** Opening Exercise materials block **

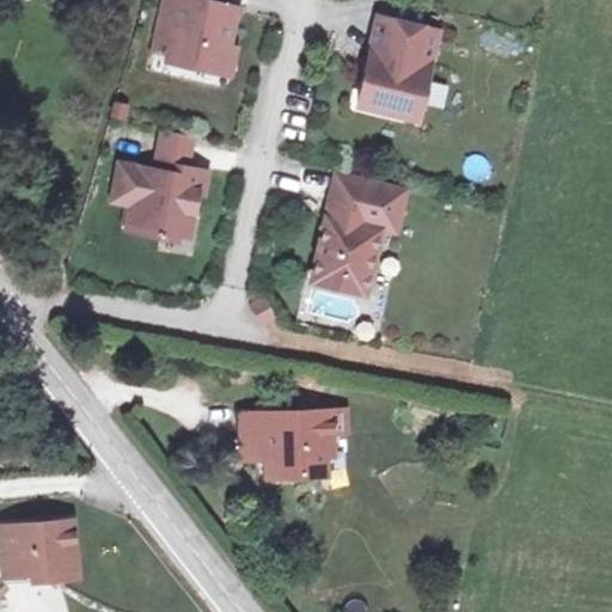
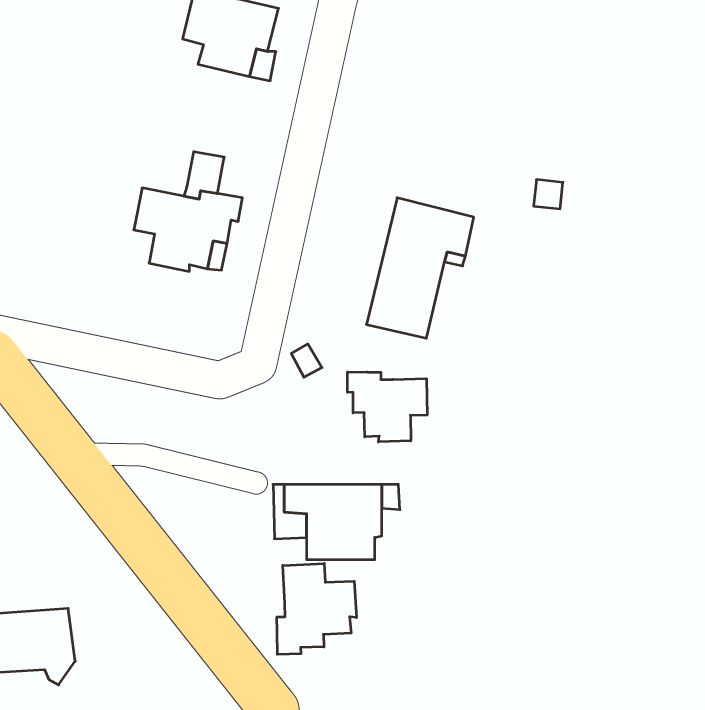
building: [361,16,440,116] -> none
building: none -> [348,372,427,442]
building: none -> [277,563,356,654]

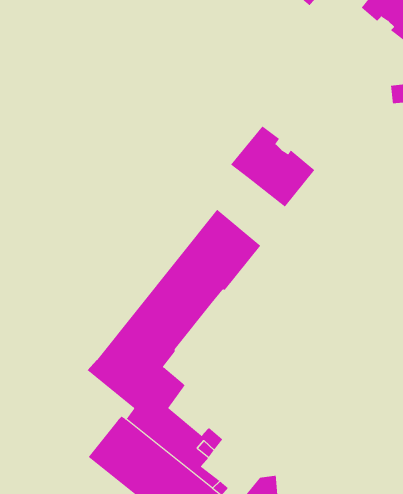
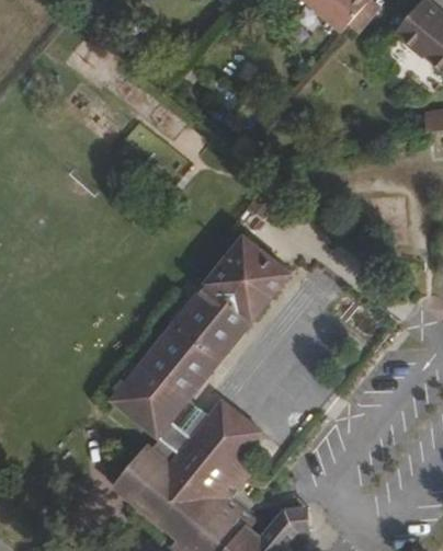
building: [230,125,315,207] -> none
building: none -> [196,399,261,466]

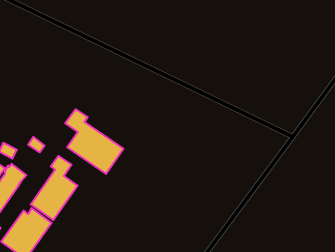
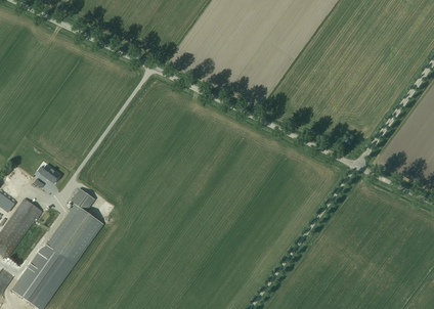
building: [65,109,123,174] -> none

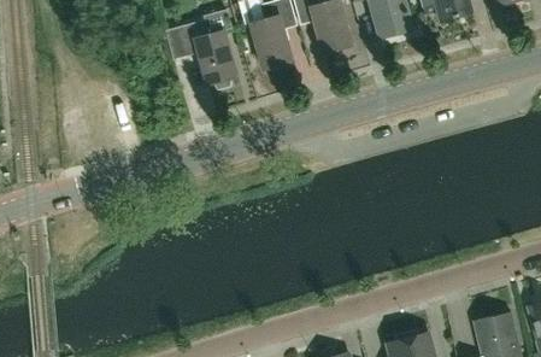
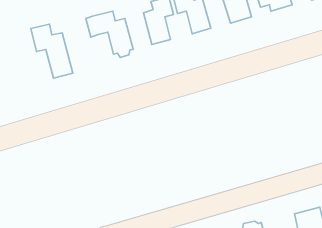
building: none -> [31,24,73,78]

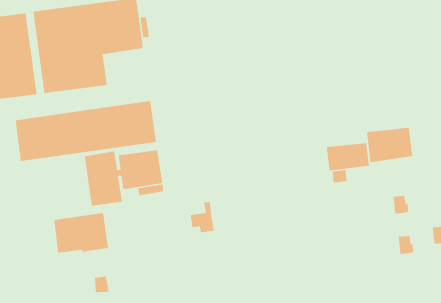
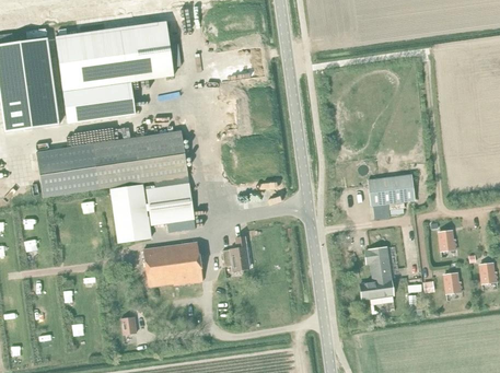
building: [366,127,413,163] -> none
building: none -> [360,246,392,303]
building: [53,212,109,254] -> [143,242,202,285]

** Closing Exercise materials block **

- [Directive]
What is needed is an exact output of the records above, with every picture left out.

- [Answer space]
building: [361,16,440,116] -> none
building: none -> [348,372,427,442]
building: none -> [277,563,356,654]

building: [230,125,315,207] -> none
building: none -> [196,399,261,466]

building: [65,109,123,174] -> none

building: none -> [31,24,73,78]

building: [366,127,413,163] -> none
building: none -> [360,246,392,303]
building: [53,212,109,254] -> [143,242,202,285]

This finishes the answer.